EXERCISE: Rewrite the entries below with "center coordinate" swapped for "midpoint coordinate" wherever it occurs, keeping everything else the same.

Entries on target coordinates
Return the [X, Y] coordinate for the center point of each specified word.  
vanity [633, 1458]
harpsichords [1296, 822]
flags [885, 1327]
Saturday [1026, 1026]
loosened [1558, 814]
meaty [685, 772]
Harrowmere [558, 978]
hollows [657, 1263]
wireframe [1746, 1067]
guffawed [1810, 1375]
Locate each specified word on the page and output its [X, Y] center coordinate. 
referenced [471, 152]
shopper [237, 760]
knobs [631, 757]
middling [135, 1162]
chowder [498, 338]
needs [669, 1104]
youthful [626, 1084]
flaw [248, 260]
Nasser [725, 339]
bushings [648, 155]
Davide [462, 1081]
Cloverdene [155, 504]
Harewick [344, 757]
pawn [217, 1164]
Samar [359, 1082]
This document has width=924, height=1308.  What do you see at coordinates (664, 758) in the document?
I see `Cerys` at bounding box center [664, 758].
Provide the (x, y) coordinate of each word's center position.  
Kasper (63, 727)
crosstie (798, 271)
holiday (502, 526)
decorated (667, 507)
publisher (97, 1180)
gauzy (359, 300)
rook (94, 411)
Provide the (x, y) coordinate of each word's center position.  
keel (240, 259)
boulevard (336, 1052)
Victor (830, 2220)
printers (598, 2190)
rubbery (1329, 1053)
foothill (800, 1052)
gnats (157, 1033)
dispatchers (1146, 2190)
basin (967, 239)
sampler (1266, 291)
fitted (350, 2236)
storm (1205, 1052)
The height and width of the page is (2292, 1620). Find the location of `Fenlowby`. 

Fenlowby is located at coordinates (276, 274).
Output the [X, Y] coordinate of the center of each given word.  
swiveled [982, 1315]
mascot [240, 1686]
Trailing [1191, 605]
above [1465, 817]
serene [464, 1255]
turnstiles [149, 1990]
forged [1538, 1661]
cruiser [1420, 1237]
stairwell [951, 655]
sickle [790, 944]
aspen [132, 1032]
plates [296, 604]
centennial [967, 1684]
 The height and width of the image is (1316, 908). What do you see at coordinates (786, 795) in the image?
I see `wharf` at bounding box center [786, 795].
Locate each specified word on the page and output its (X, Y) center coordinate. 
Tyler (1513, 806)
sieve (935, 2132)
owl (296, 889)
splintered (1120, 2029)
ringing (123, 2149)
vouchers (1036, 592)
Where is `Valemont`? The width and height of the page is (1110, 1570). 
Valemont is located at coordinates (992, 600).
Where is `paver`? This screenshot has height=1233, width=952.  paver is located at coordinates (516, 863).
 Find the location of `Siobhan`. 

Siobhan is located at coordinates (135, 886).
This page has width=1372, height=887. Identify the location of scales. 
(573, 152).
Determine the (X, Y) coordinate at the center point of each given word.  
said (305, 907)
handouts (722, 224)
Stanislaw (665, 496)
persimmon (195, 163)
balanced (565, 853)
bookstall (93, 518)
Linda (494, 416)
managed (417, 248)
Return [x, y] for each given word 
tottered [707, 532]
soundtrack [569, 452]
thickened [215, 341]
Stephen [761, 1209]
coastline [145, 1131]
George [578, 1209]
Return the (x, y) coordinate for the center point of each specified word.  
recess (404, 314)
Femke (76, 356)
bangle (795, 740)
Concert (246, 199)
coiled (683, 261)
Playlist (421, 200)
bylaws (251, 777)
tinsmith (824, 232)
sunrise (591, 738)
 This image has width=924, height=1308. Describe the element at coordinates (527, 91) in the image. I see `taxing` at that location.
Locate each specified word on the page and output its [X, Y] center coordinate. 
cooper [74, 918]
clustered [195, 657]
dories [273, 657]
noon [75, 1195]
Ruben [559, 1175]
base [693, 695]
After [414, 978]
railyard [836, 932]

PROBLEM SOLUTION:
Return the [X, Y] coordinate for the center point of each specified word.  
vanity [633, 1458]
harpsichords [1296, 822]
flags [885, 1327]
Saturday [1026, 1026]
loosened [1558, 814]
meaty [685, 772]
Harrowmere [558, 978]
hollows [657, 1263]
wireframe [1746, 1067]
guffawed [1810, 1375]
Locate each specified word on the page and output its [X, Y] midpoint coordinate. 
referenced [471, 152]
shopper [237, 760]
knobs [631, 757]
middling [135, 1162]
chowder [498, 338]
needs [669, 1104]
youthful [626, 1084]
flaw [248, 260]
Nasser [725, 339]
bushings [648, 155]
Davide [462, 1081]
Cloverdene [155, 504]
Harewick [344, 757]
pawn [217, 1164]
Samar [359, 1082]
This document has width=924, height=1308.  What do you see at coordinates (664, 758) in the document?
I see `Cerys` at bounding box center [664, 758].
Provide the (x, y) coordinate of each word's center position.  
Kasper (63, 727)
crosstie (798, 271)
holiday (502, 526)
decorated (667, 507)
publisher (97, 1180)
gauzy (359, 300)
rook (94, 411)
Provide the (x, y) coordinate of each word's center position.  
keel (240, 259)
boulevard (336, 1052)
Victor (830, 2220)
printers (598, 2190)
rubbery (1329, 1053)
foothill (800, 1052)
gnats (157, 1033)
dispatchers (1146, 2190)
basin (967, 239)
sampler (1266, 291)
fitted (350, 2236)
storm (1205, 1052)
The height and width of the page is (2292, 1620). Find the location of `Fenlowby`. 

Fenlowby is located at coordinates (276, 274).
Output the [X, Y] coordinate of the center of each given word.  
swiveled [982, 1315]
mascot [240, 1686]
Trailing [1191, 605]
above [1465, 817]
serene [464, 1255]
turnstiles [149, 1990]
forged [1538, 1661]
cruiser [1420, 1237]
stairwell [951, 655]
sickle [790, 944]
aspen [132, 1032]
plates [296, 604]
centennial [967, 1684]
 The height and width of the image is (1316, 908). What do you see at coordinates (786, 795) in the image?
I see `wharf` at bounding box center [786, 795].
Locate each specified word on the page and output its (X, Y) midpoint coordinate. 
Tyler (1513, 806)
sieve (935, 2132)
owl (296, 889)
splintered (1120, 2029)
ringing (123, 2149)
vouchers (1036, 592)
Where is `Valemont`? The width and height of the page is (1110, 1570). 
Valemont is located at coordinates (992, 600).
Where is `paver`? This screenshot has height=1233, width=952.  paver is located at coordinates (516, 863).
 Find the location of `Siobhan`. 

Siobhan is located at coordinates (135, 886).
This page has width=1372, height=887. Identify the location of scales. 
(573, 152).
Determine the (X, Y) coordinate at the center point of each given word.  
said (305, 907)
handouts (722, 224)
Stanislaw (665, 496)
persimmon (195, 163)
balanced (565, 853)
bookstall (93, 518)
Linda (494, 416)
managed (417, 248)
Return [x, y] for each given word 
tottered [707, 532]
soundtrack [569, 452]
thickened [215, 341]
Stephen [761, 1209]
coastline [145, 1131]
George [578, 1209]
Return the (x, y) coordinate for the center point of each specified word.  
recess (404, 314)
Femke (76, 356)
bangle (795, 740)
Concert (246, 199)
coiled (683, 261)
Playlist (421, 200)
bylaws (251, 777)
tinsmith (824, 232)
sunrise (591, 738)
 This image has width=924, height=1308. Describe the element at coordinates (527, 91) in the image. I see `taxing` at that location.
Locate each specified word on the page and output its [X, Y] midpoint coordinate. 
cooper [74, 918]
clustered [195, 657]
dories [273, 657]
noon [75, 1195]
Ruben [559, 1175]
base [693, 695]
After [414, 978]
railyard [836, 932]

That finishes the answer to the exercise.